-- Opening Marker --
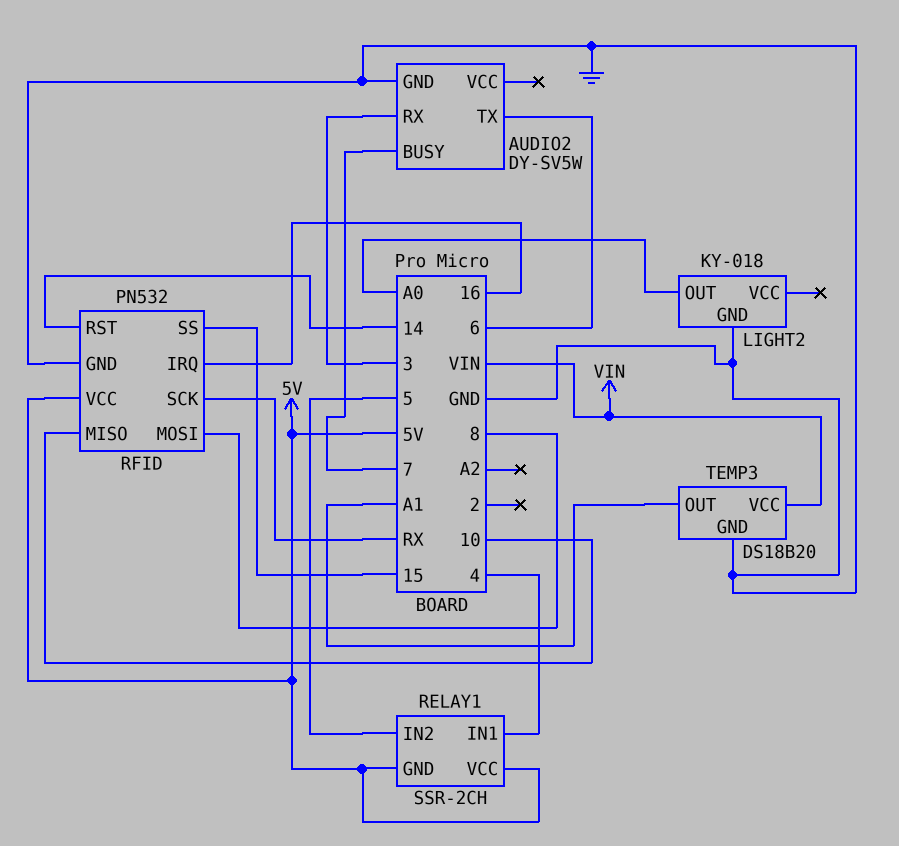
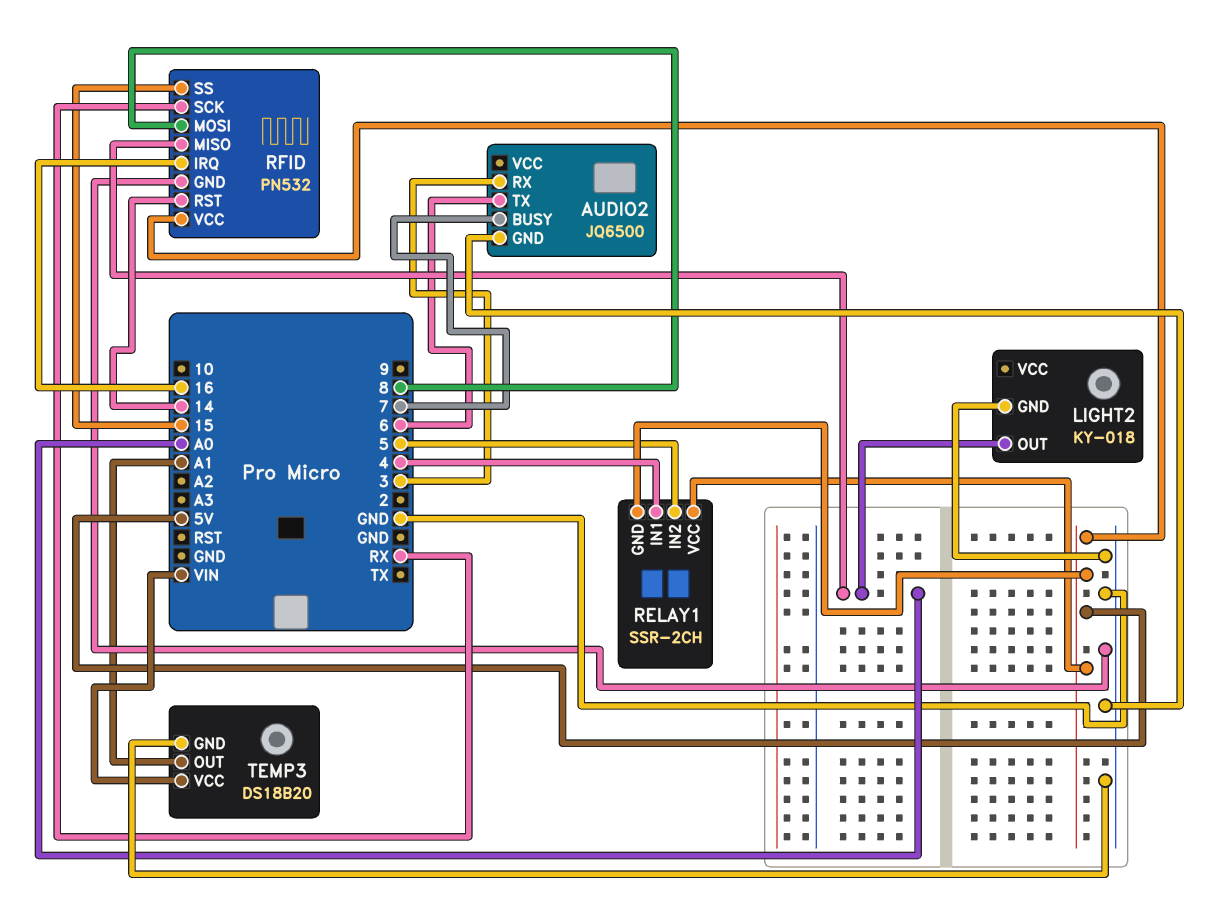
AUDIO2: DY-SV5W -> JQ6500
RFID pin MISO: 10 -> A0

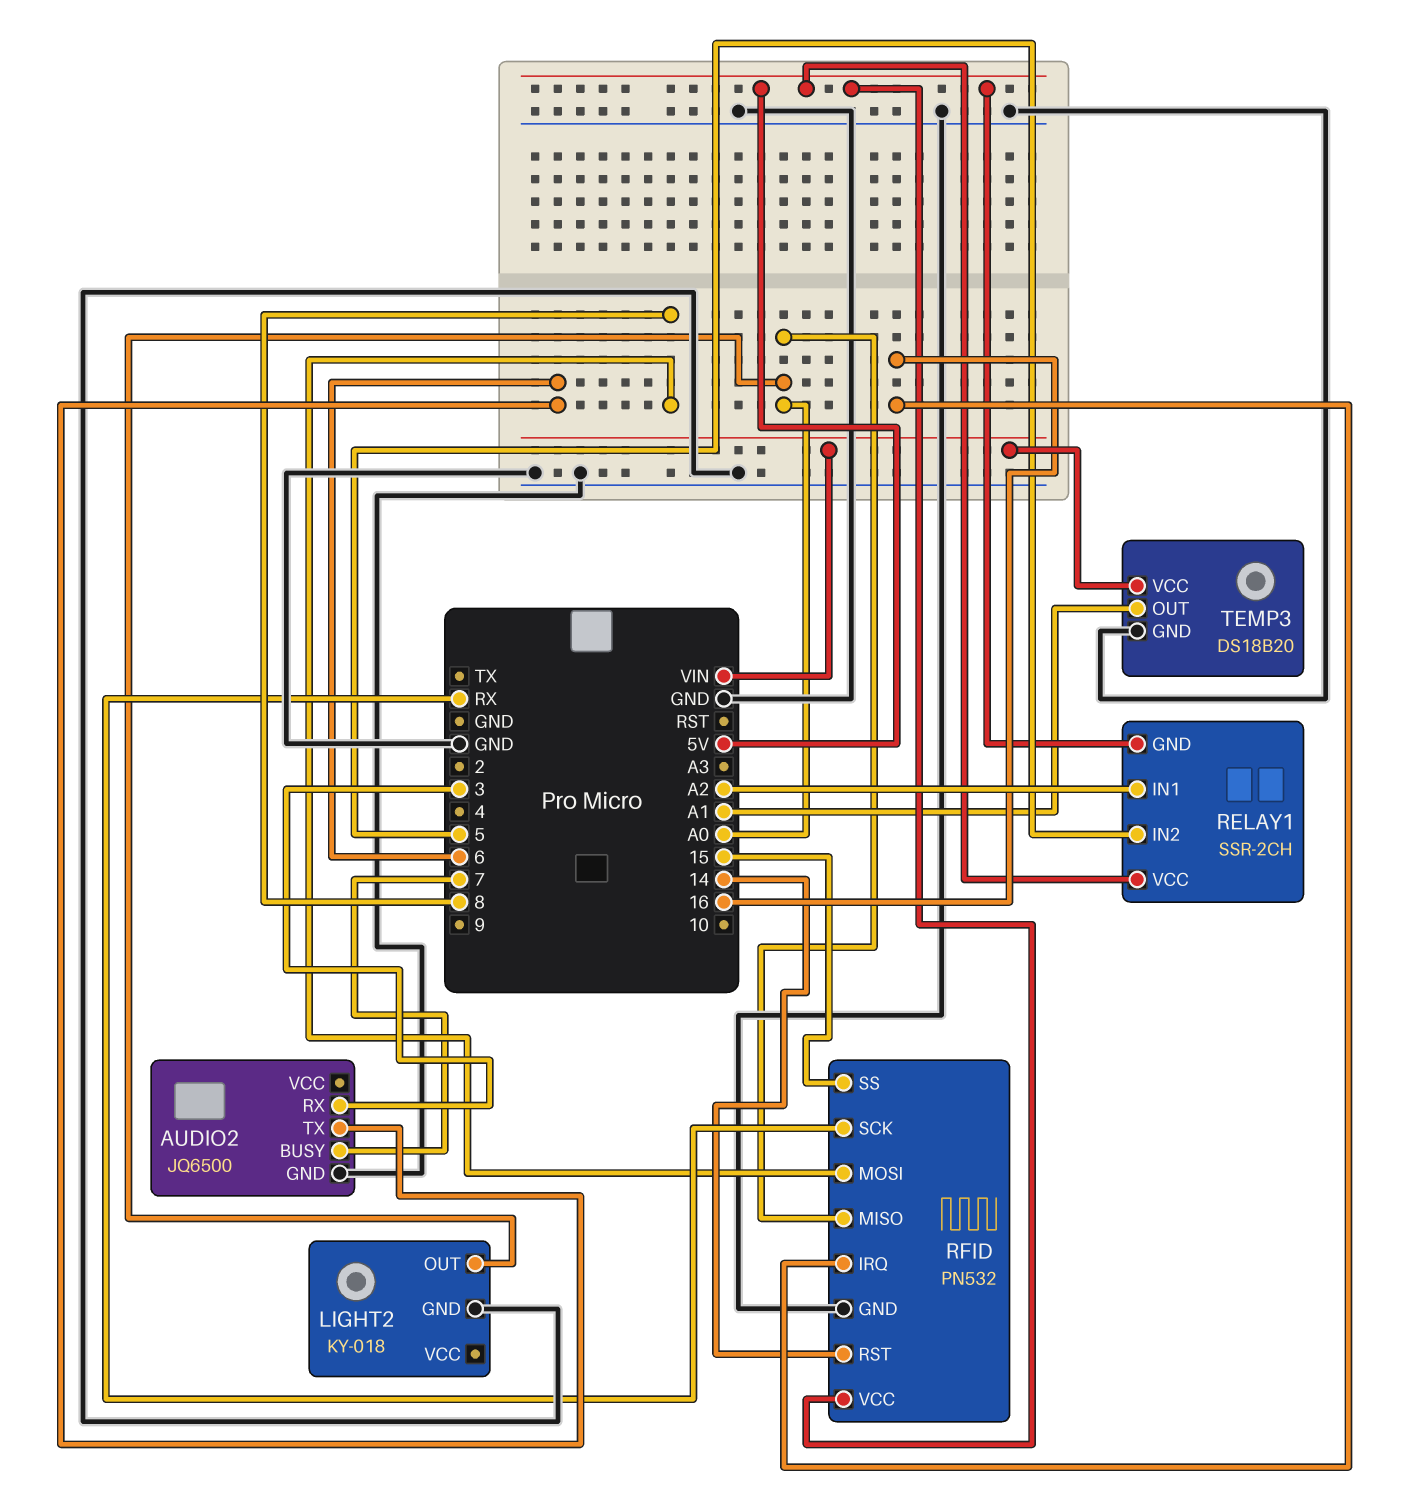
RELAY1 pin IN1: 4 -> A2

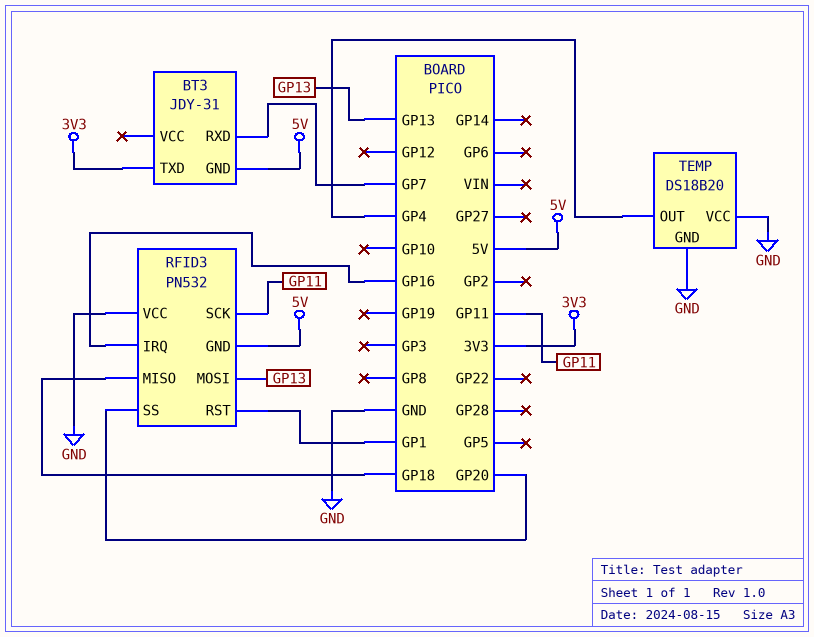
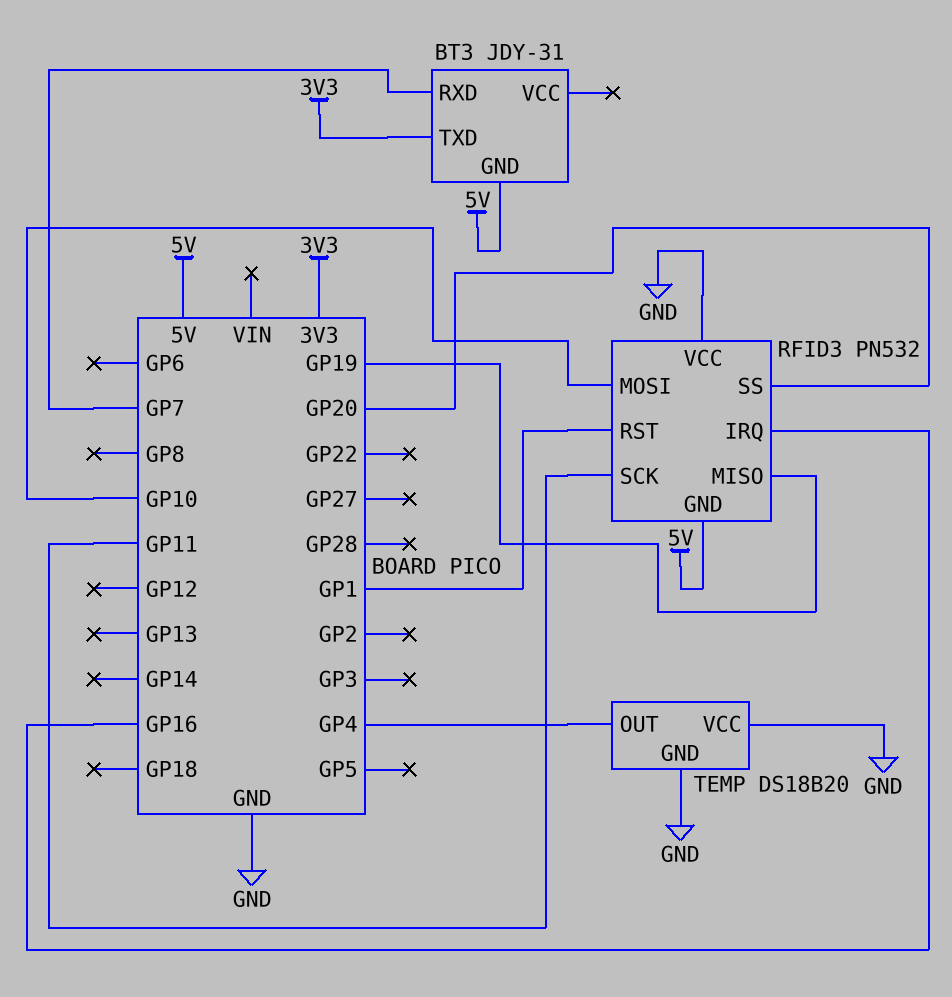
RFID3 pin MISO: GP18 -> GP19
RFID3 pin MOSI: GP13 -> GP10

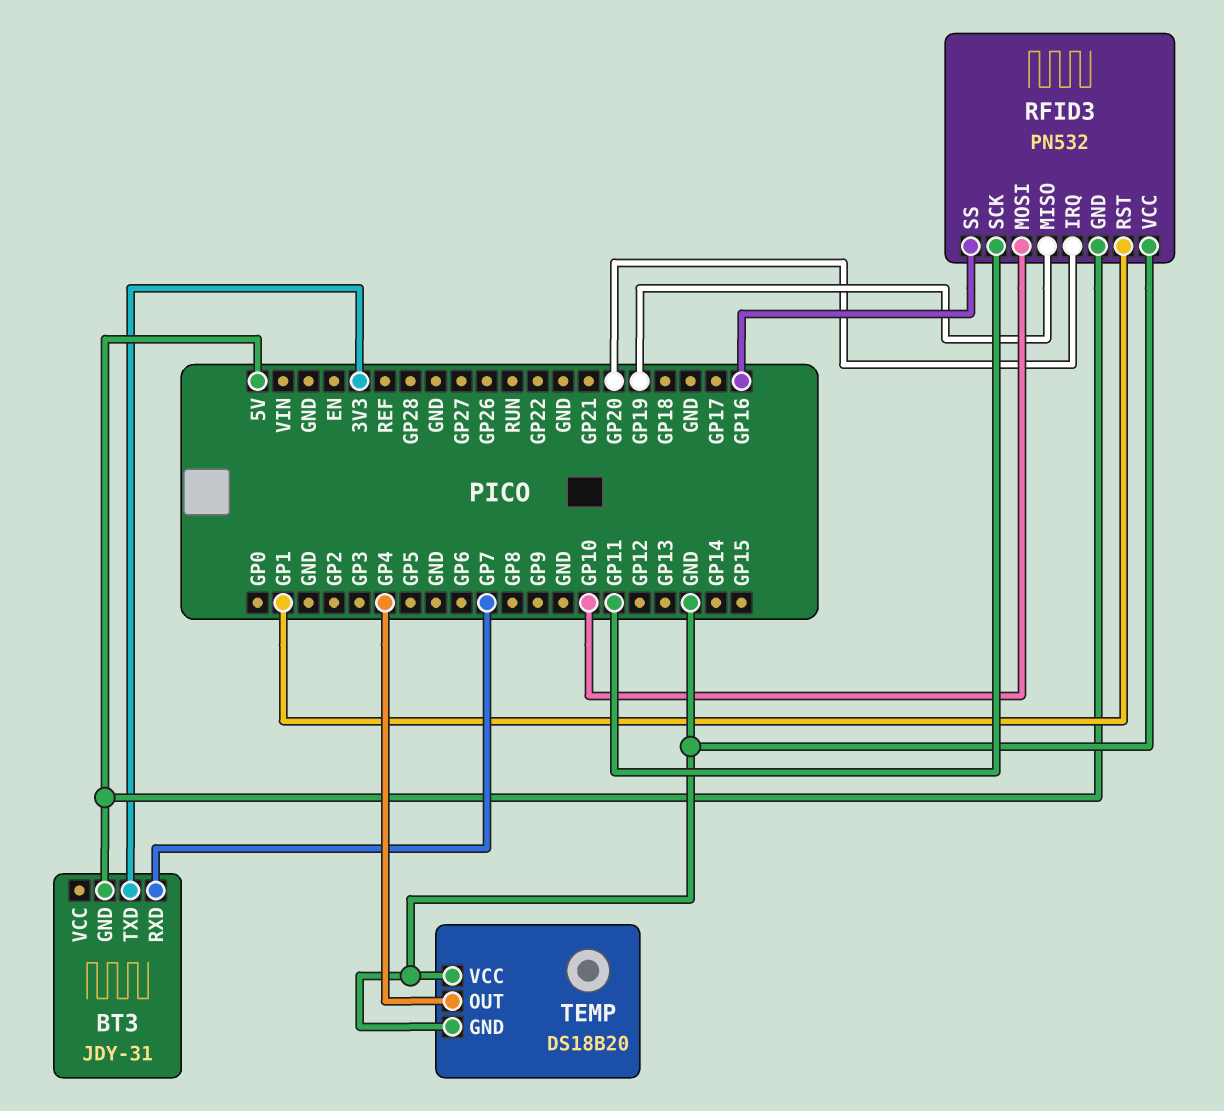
RFID3 pin IRQ: GP16 -> GP20
RFID3 pin SS: GP20 -> GP16

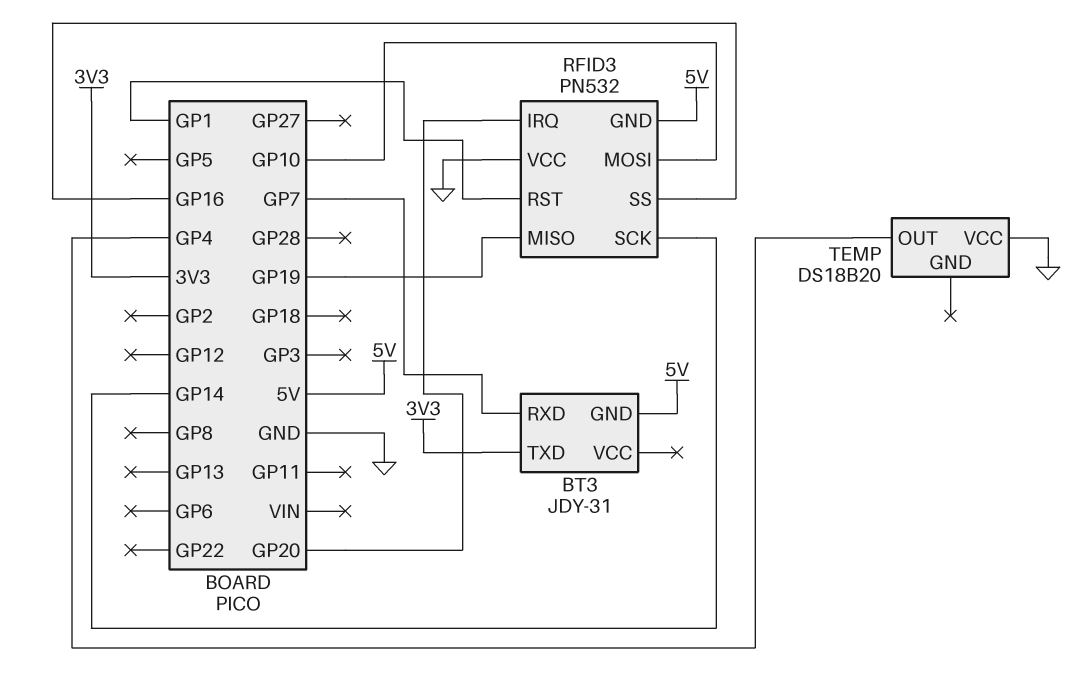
RFID3 pin SCK: GP11 -> GP14
TEMP pin GND: GND -> none

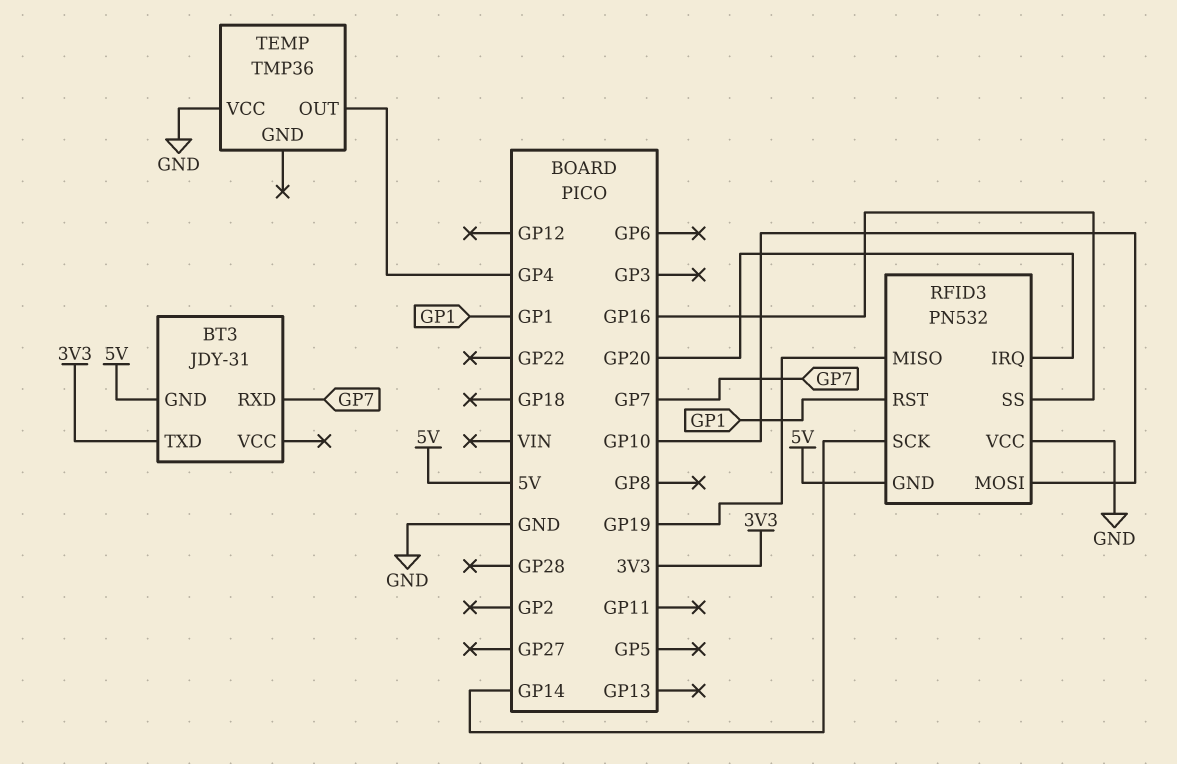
TEMP: DS18B20 -> TMP36

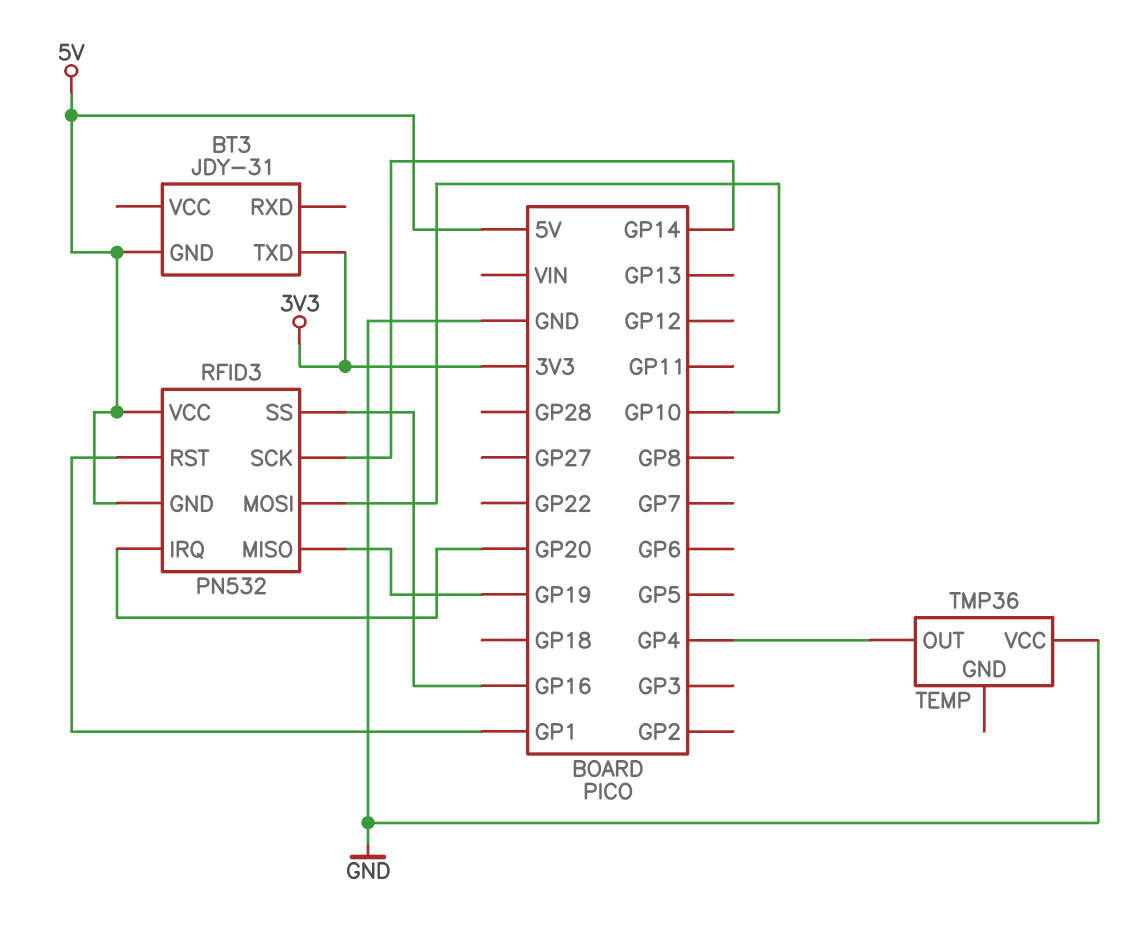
BT3 pin RXD: GP7 -> none
RFID3 pin VCC: GND -> 5V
-- Closing Marker --
# TASK ITEM:
The answer must consist of every line from the records above that holds "none".

# FINAL ANSWER:
TEMP pin GND: GND -> none
BT3 pin RXD: GP7 -> none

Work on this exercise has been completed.